■ **Try it**: Leave every image out, and return the rest of the data word for word.

=== Data records ===

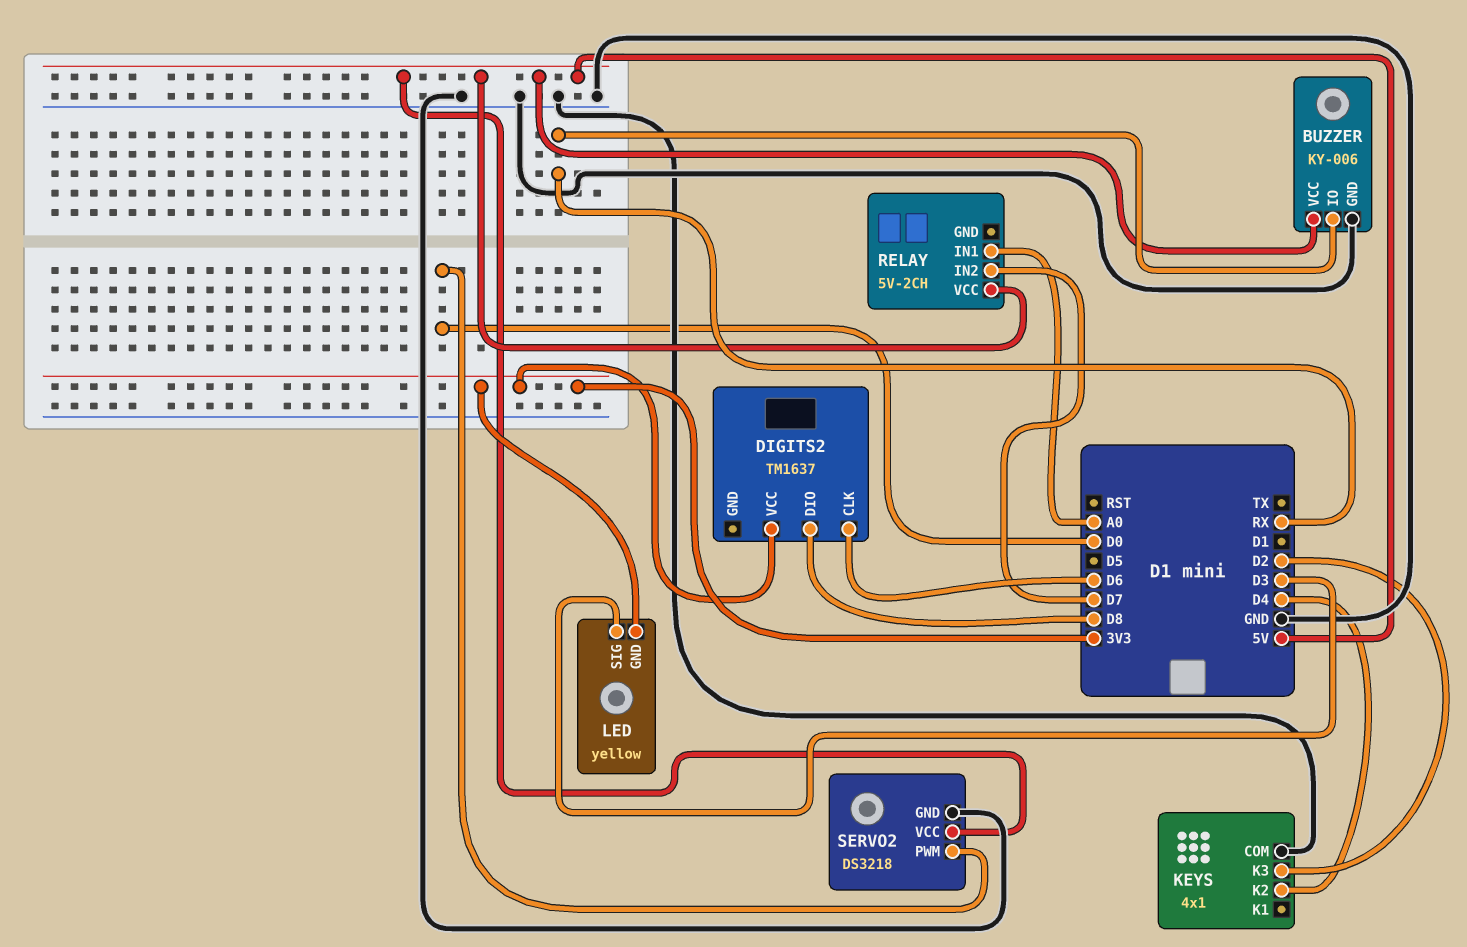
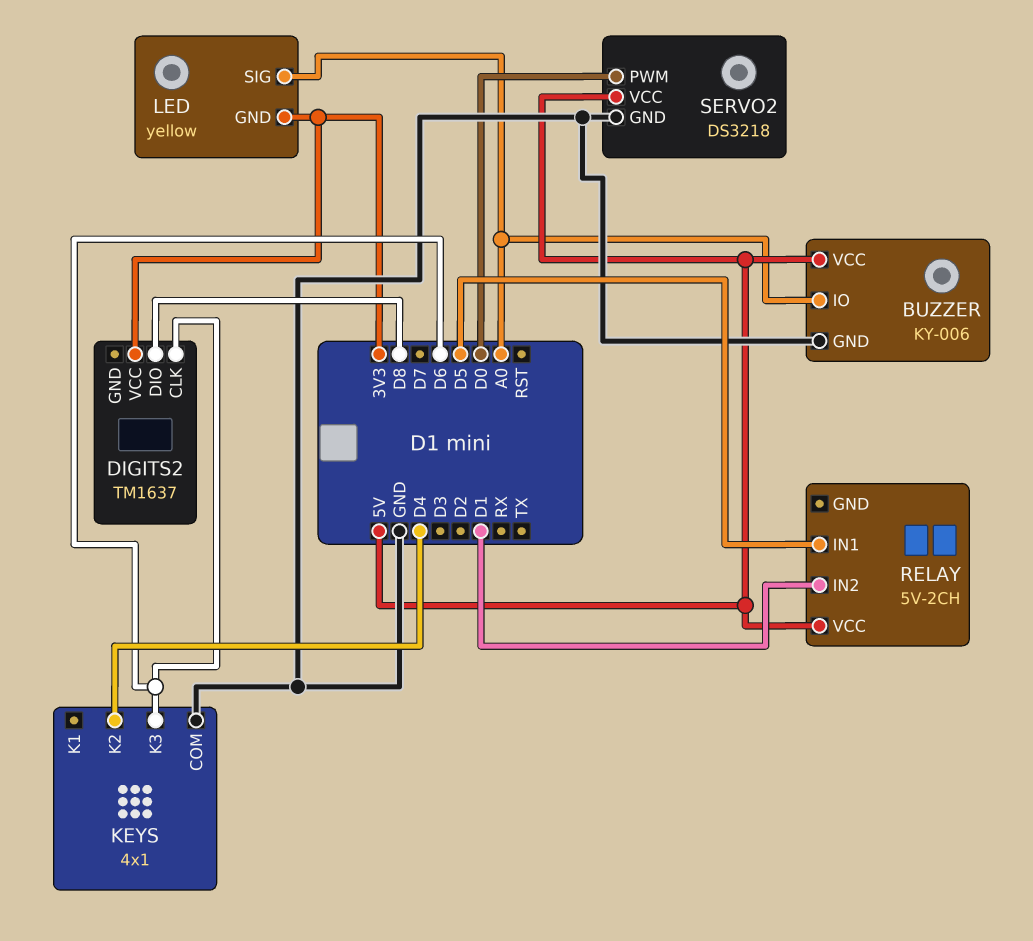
BUZZER pin IO: RX -> A0
KEYS pin K3: D2 -> D6
LED pin SIG: D3 -> A0
RELAY pin IN1: A0 -> D5
RELAY pin IN2: D7 -> D1

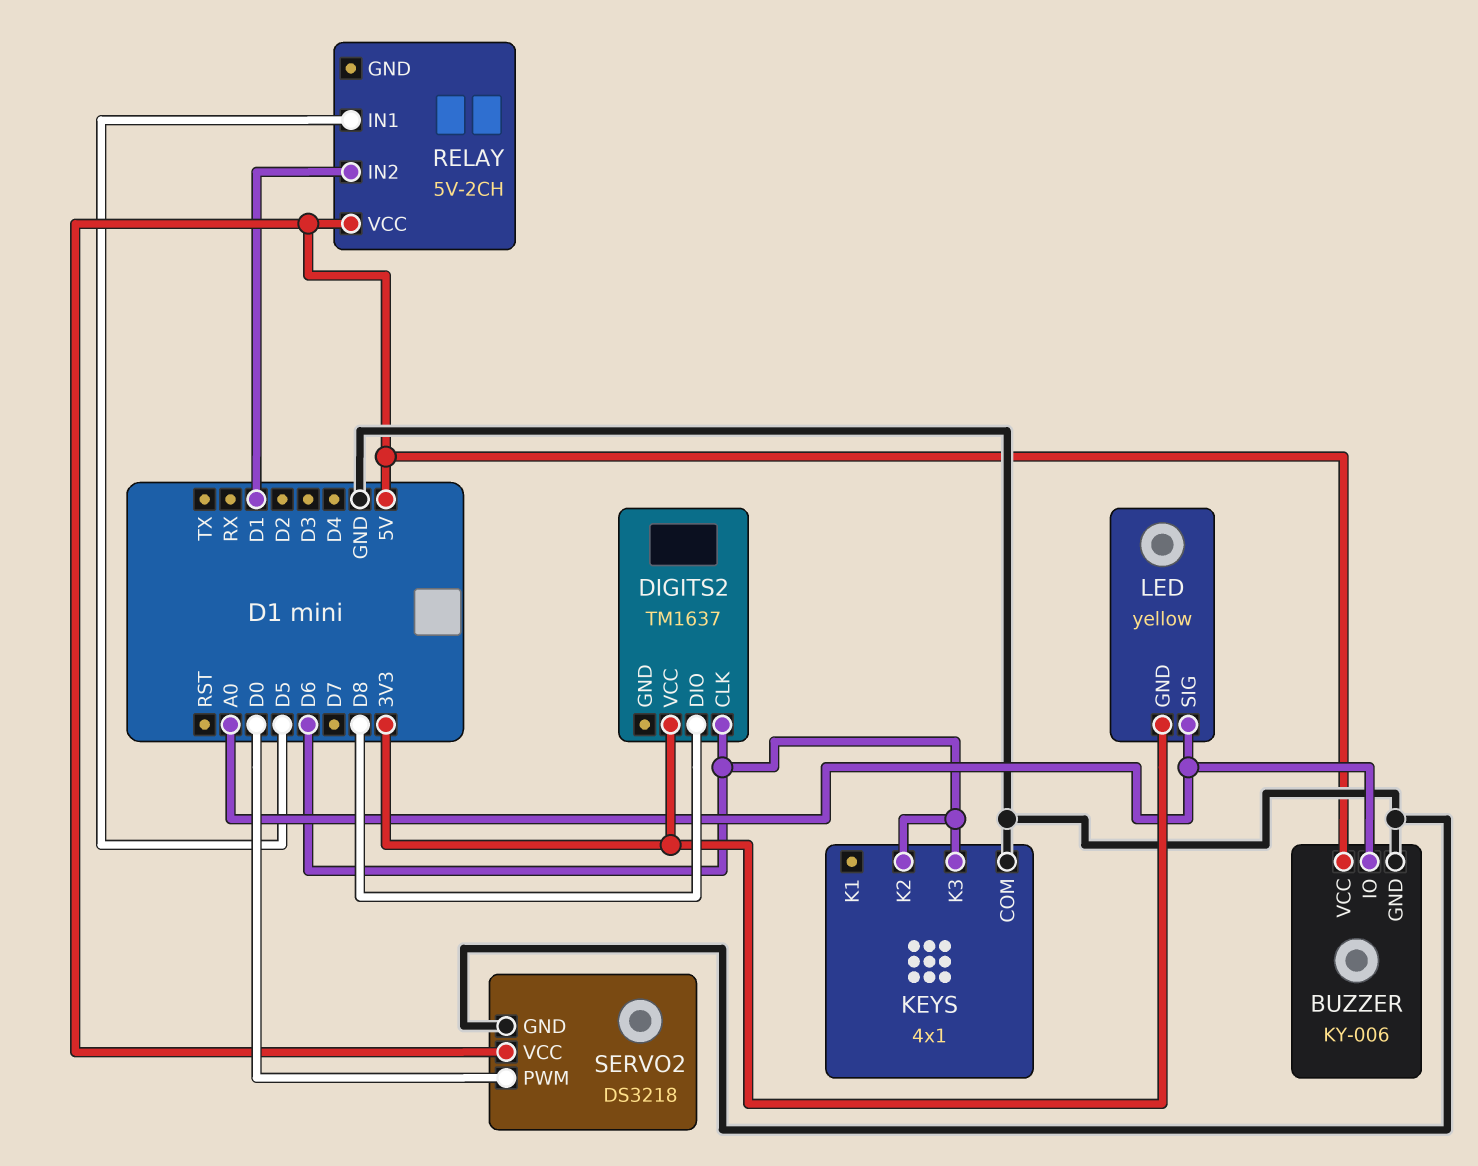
KEYS pin K2: D4 -> D6

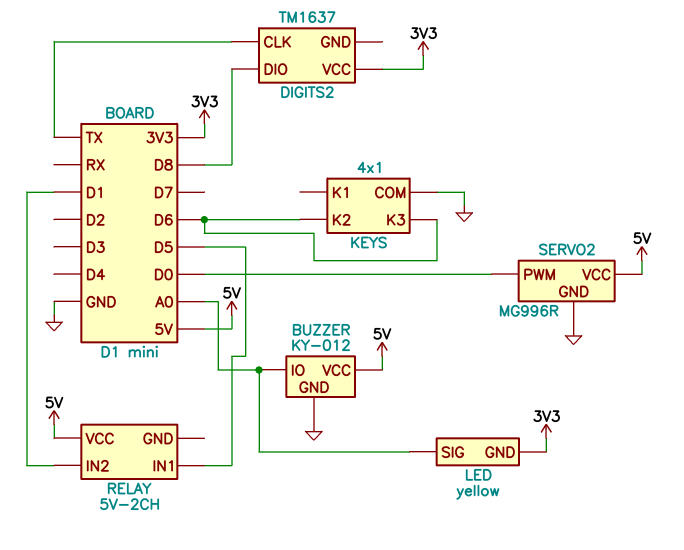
BUZZER: KY-006 -> KY-012
DIGITS2 pin CLK: D6 -> TX
SERVO2: DS3218 -> MG996R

===

■ **Written response**:
BUZZER pin IO: RX -> A0
KEYS pin K3: D2 -> D6
LED pin SIG: D3 -> A0
RELAY pin IN1: A0 -> D5
RELAY pin IN2: D7 -> D1

KEYS pin K2: D4 -> D6

BUZZER: KY-006 -> KY-012
DIGITS2 pin CLK: D6 -> TX
SERVO2: DS3218 -> MG996R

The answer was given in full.